Task description: Print the records below exactly, from the line containing "grey car: 4 -> 0" down to the line containing "grey glasses: 2 -> 1", both lines included, and omit every picture.

Records to use:
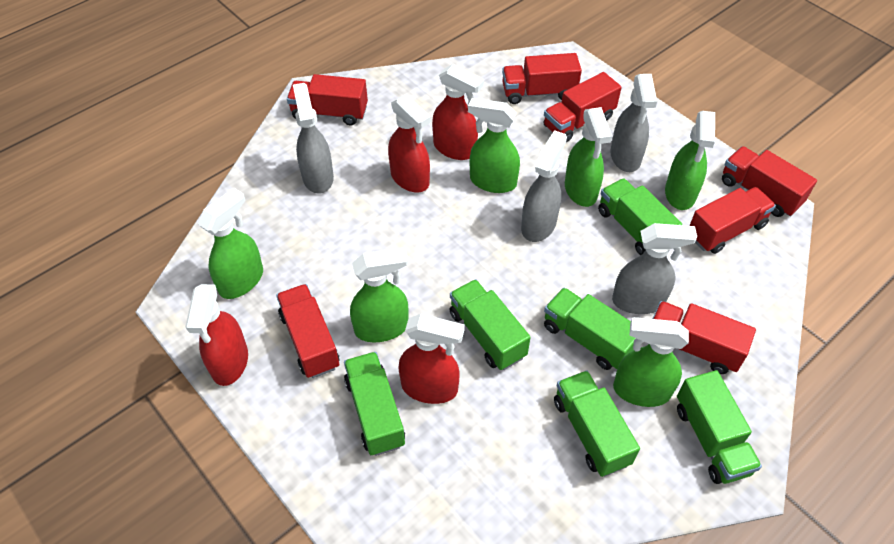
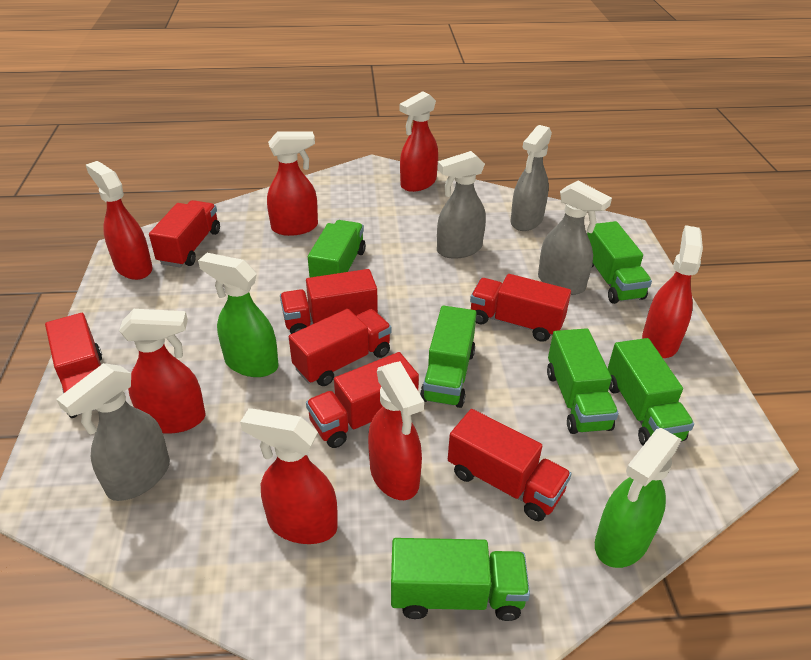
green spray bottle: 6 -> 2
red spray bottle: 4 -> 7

...

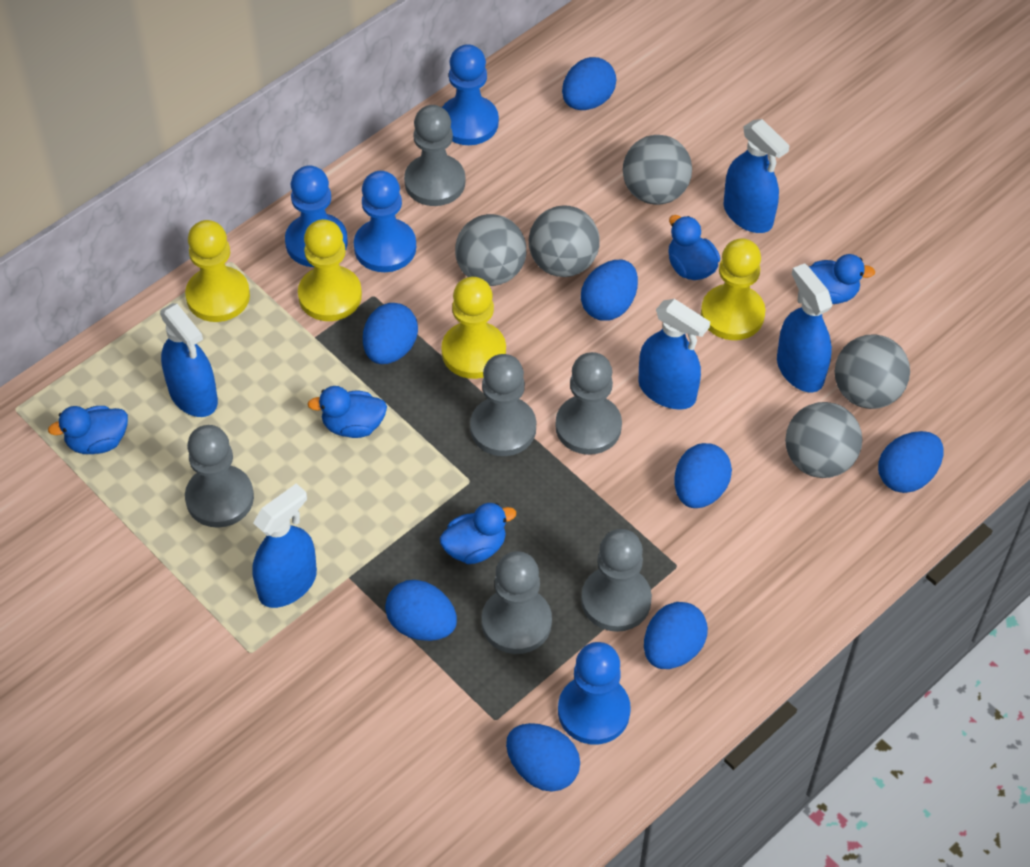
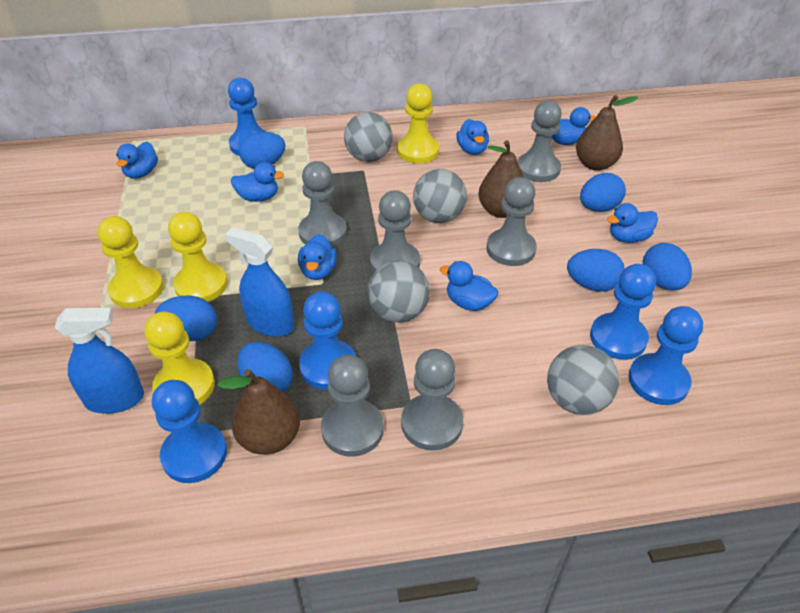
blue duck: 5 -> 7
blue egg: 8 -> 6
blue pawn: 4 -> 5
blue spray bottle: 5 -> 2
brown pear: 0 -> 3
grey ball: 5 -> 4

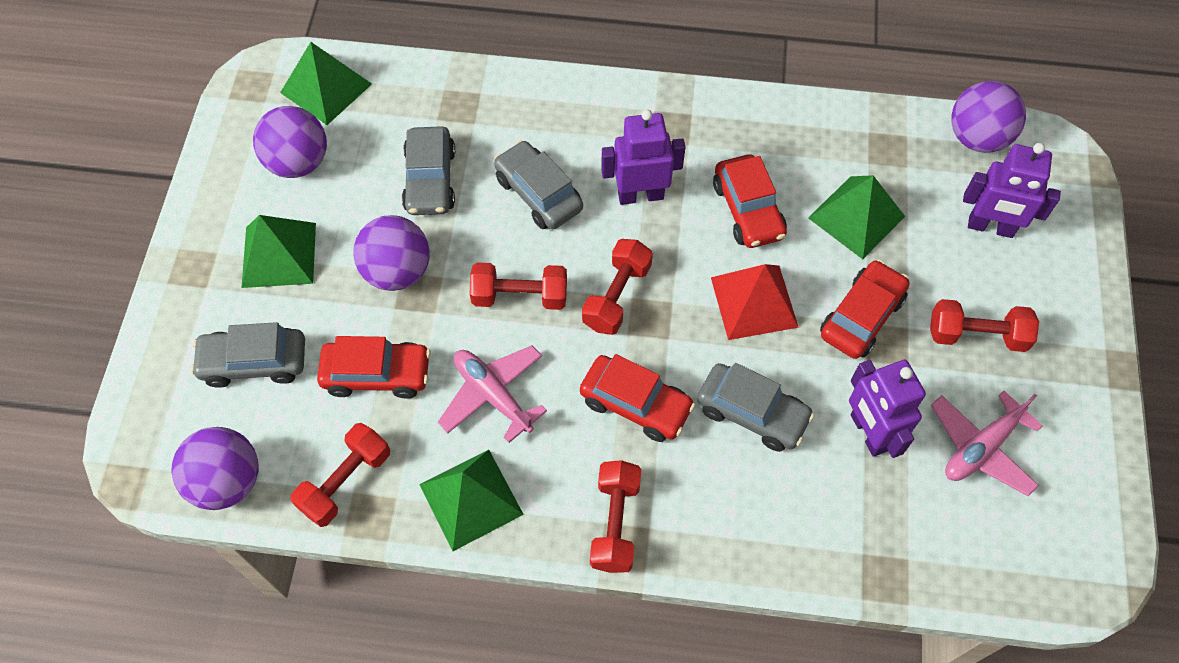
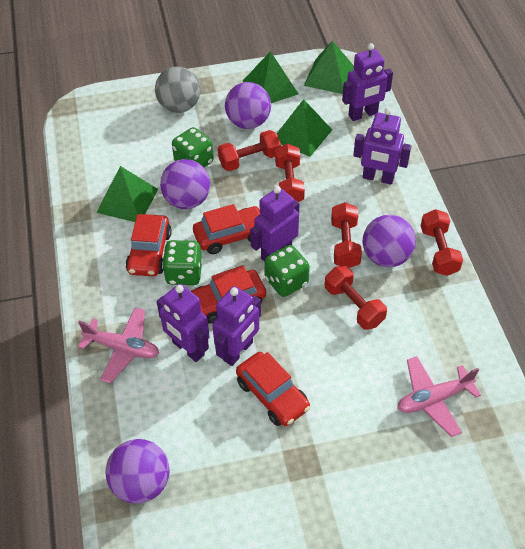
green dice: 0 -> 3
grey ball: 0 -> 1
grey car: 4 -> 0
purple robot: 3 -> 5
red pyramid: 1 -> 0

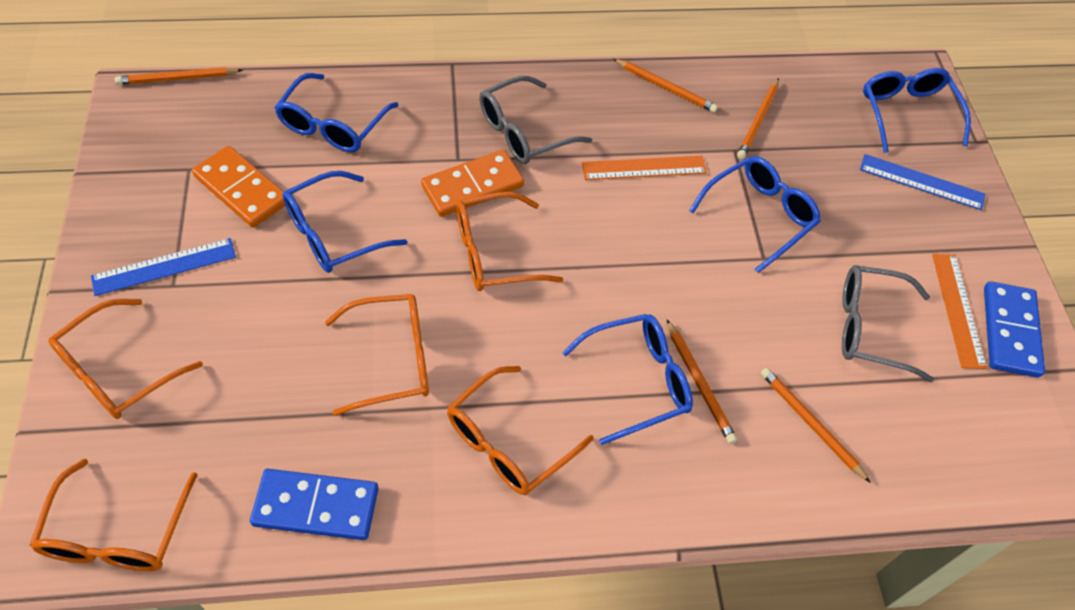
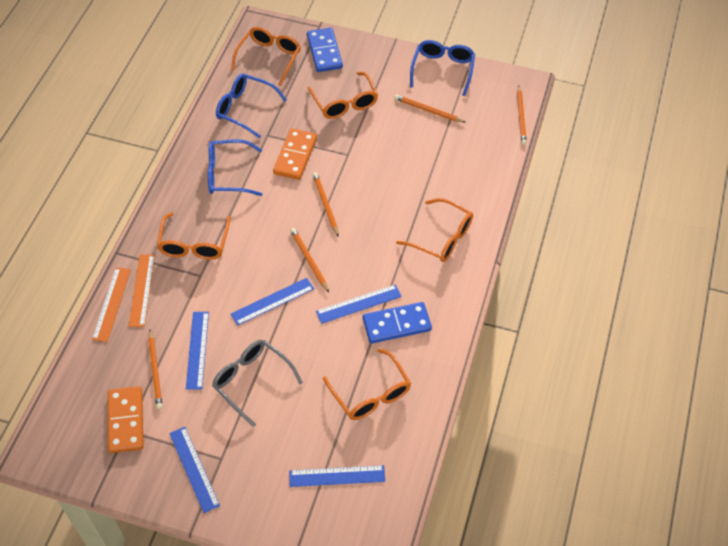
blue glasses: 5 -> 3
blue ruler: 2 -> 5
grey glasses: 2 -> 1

* * *

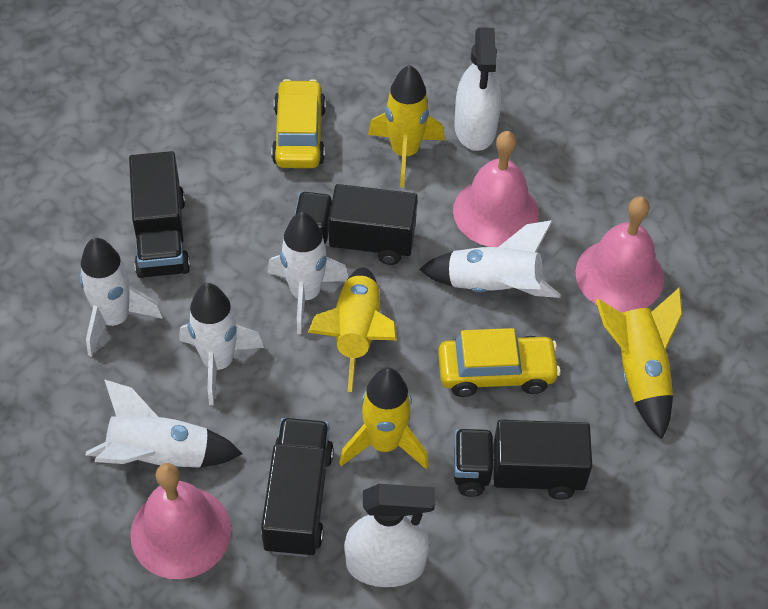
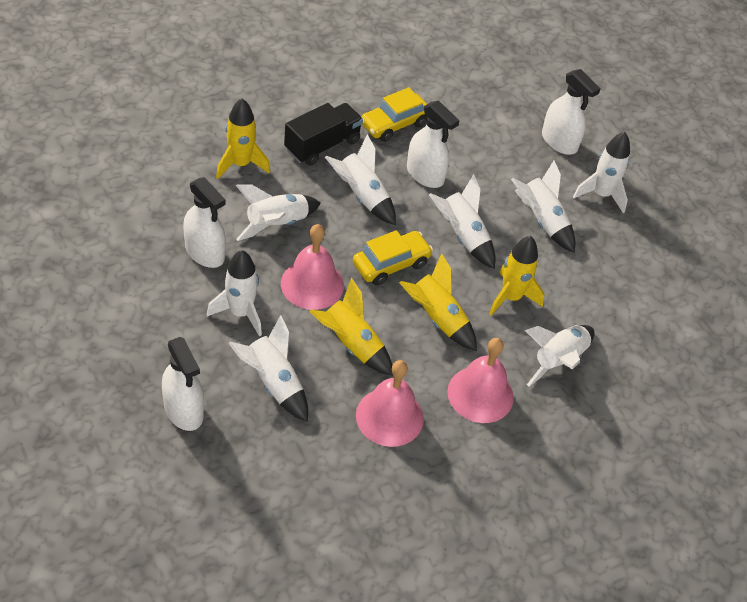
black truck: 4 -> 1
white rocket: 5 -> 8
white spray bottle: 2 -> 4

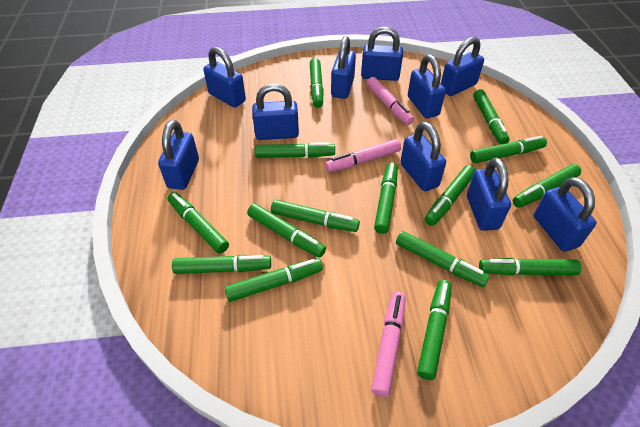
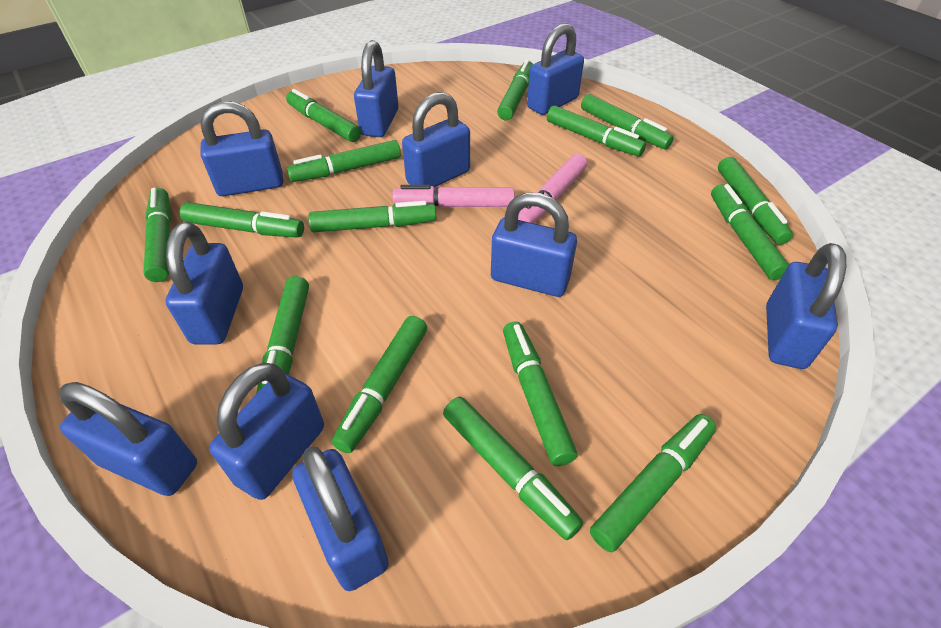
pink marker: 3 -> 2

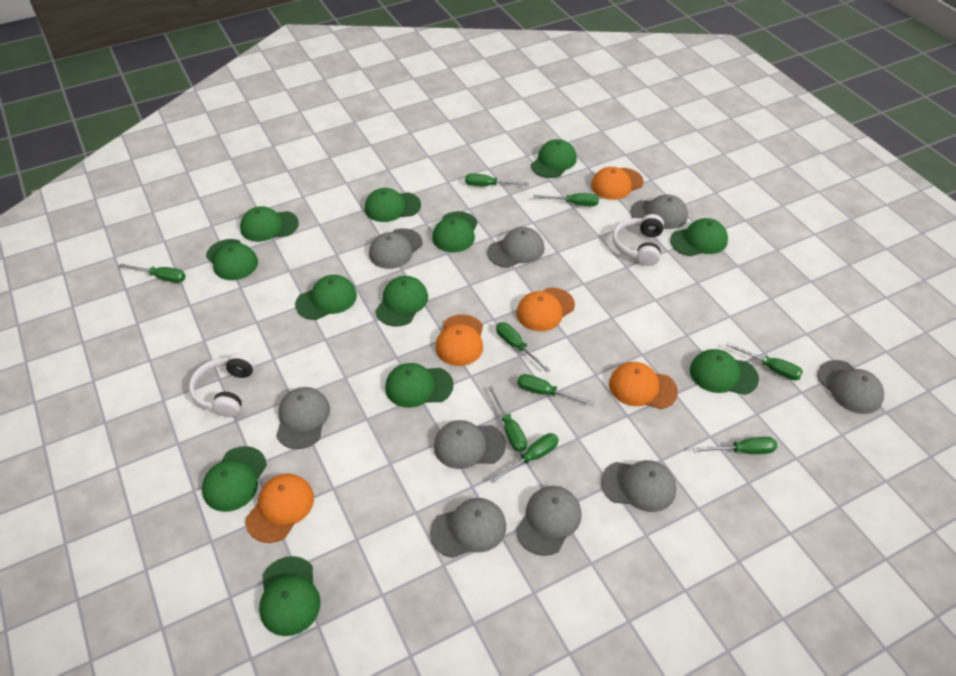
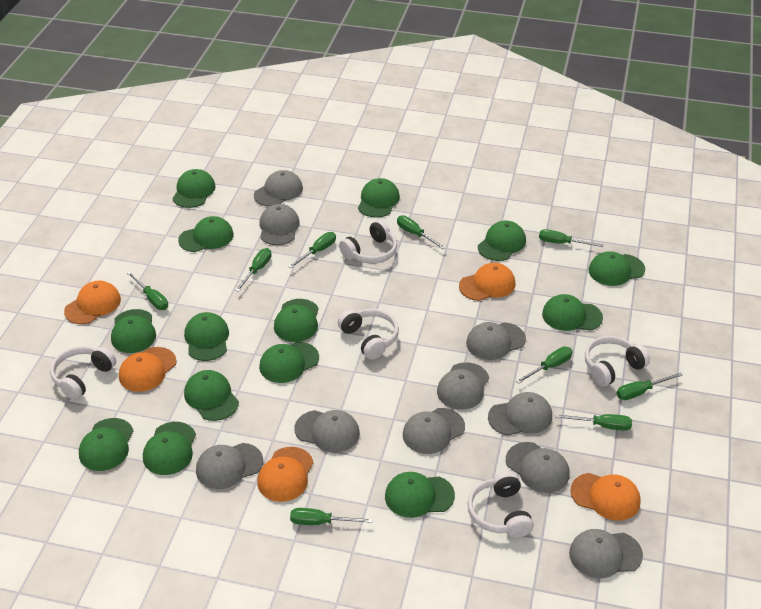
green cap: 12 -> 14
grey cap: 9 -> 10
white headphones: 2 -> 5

Written answer:
grey car: 4 -> 0
purple robot: 3 -> 5
red pyramid: 1 -> 0

blue glasses: 5 -> 3
blue ruler: 2 -> 5
grey glasses: 2 -> 1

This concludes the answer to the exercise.